* [Task brief]: Could you copy each line of the listing that holds "degrees"?

* [Input data]:
*** Begin section ***
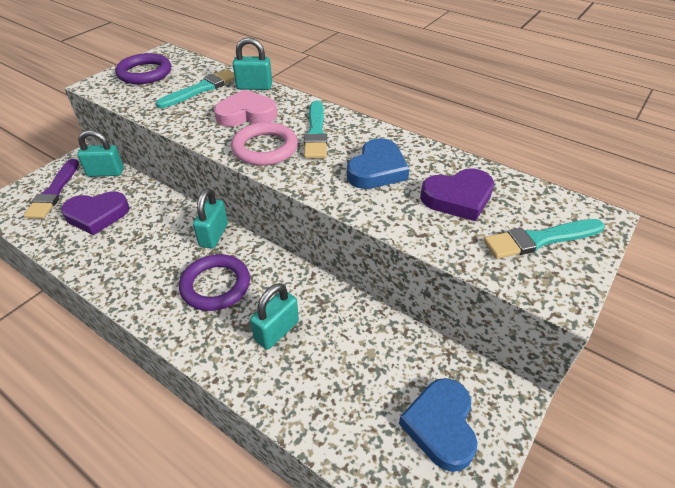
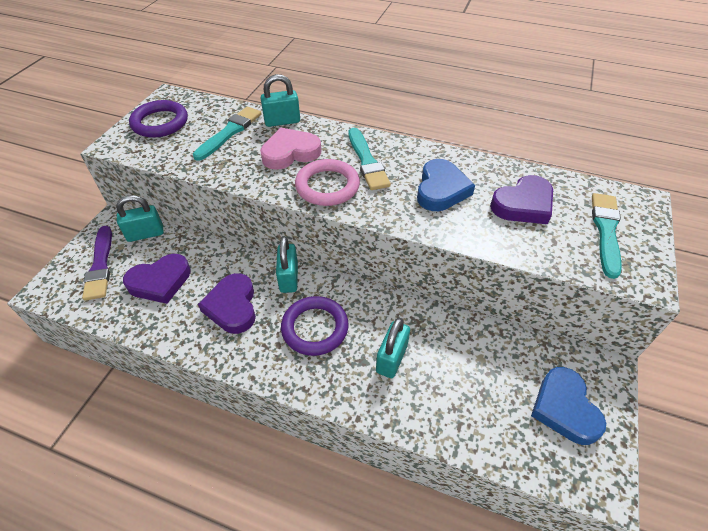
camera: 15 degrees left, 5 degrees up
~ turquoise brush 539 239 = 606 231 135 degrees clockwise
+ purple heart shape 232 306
*** End section ***
* [Problem solution]:
camera: 15 degrees left, 5 degrees up
~ turquoise brush 539 239 = 606 231 135 degrees clockwise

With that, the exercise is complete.